PROBLEM STATEMENT
Quote every line of the material below, from the line containing "Apia: 07:41 -> 07:46" down to the line containing "Saigon: 3:30 -> 3:25", including both of those lines. Leave the pictures out of your answer.

Saved entries:
---

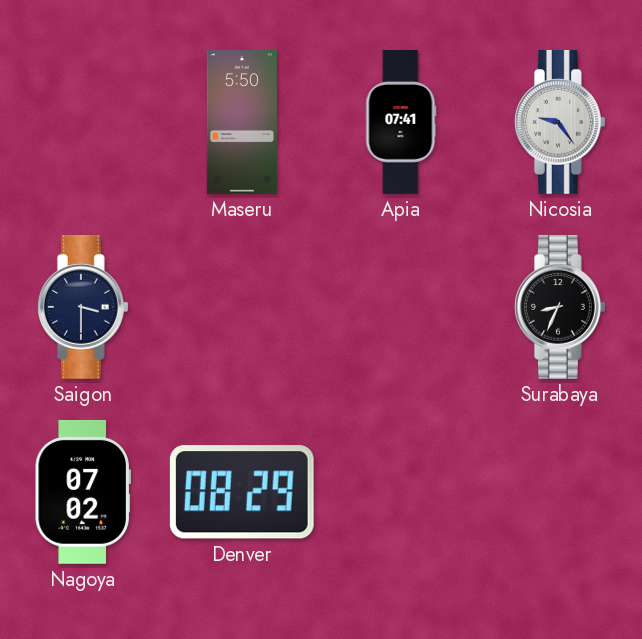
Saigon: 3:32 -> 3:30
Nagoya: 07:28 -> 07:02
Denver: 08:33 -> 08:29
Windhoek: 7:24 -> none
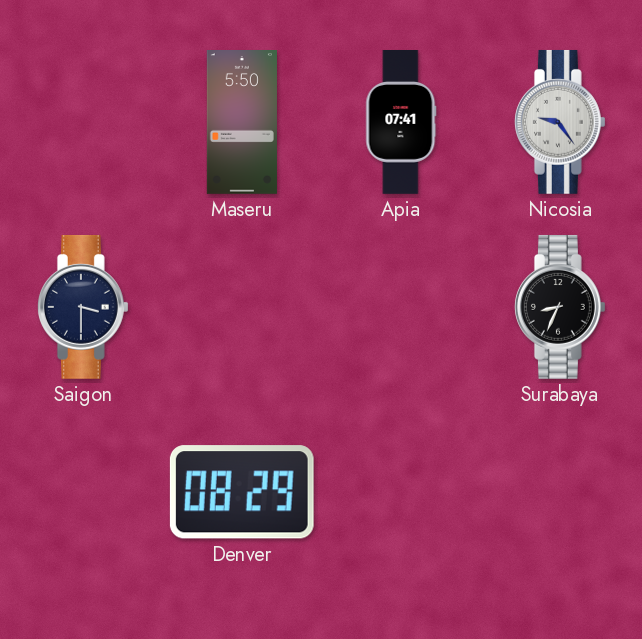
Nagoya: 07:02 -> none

---

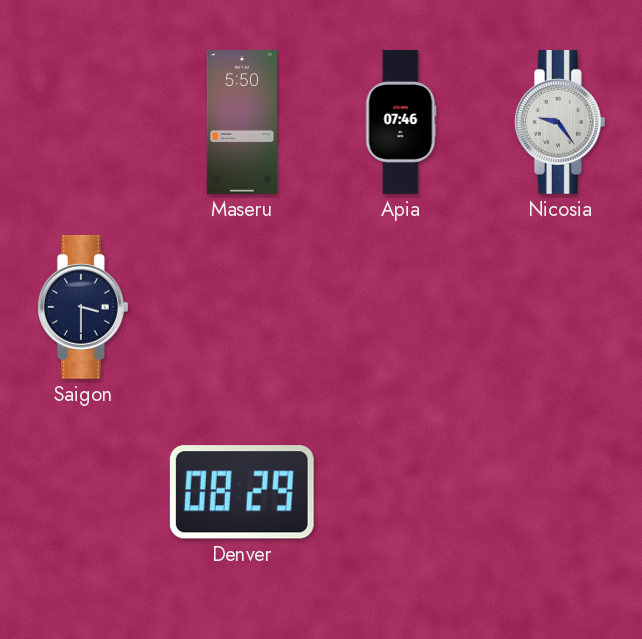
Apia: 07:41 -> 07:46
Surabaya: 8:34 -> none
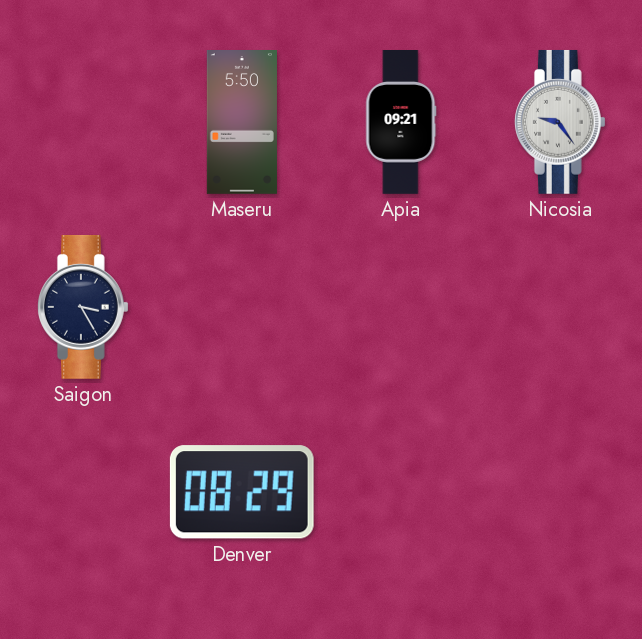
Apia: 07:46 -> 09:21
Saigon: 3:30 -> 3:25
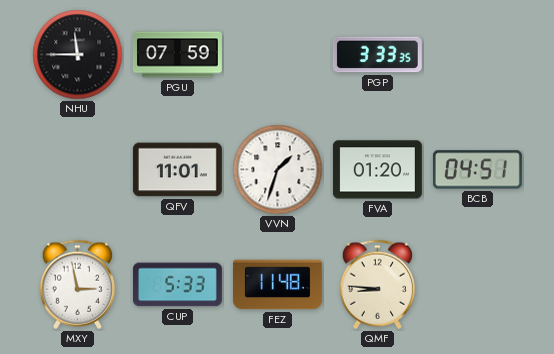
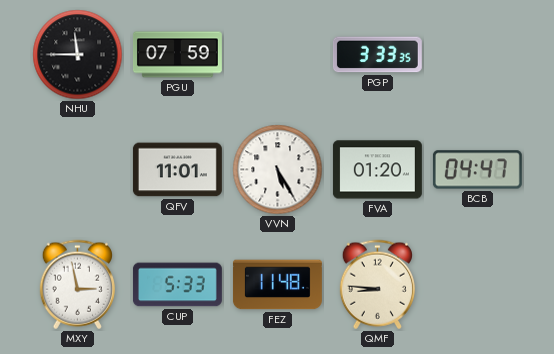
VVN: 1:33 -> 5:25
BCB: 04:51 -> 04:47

---

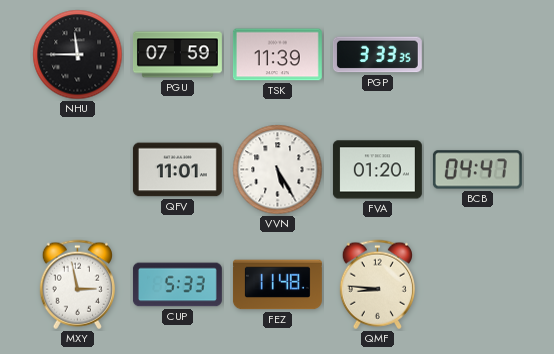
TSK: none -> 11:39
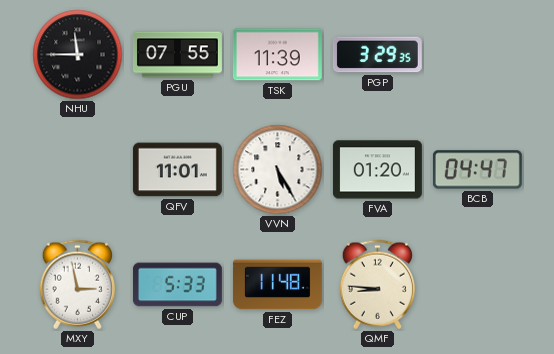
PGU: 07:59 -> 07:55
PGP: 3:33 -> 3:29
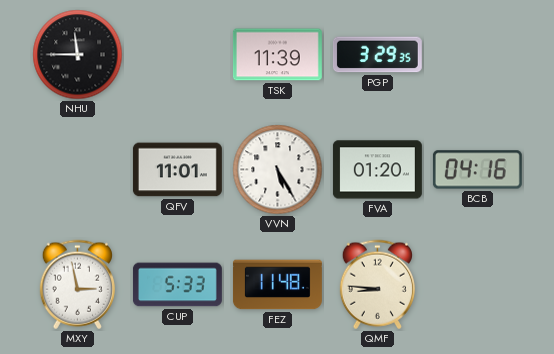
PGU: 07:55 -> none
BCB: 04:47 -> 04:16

---

RESULT OF THE EXERCISE
Apia: 07:41 -> 07:46
Surabaya: 8:34 -> none
Apia: 07:46 -> 09:21
Saigon: 3:30 -> 3:25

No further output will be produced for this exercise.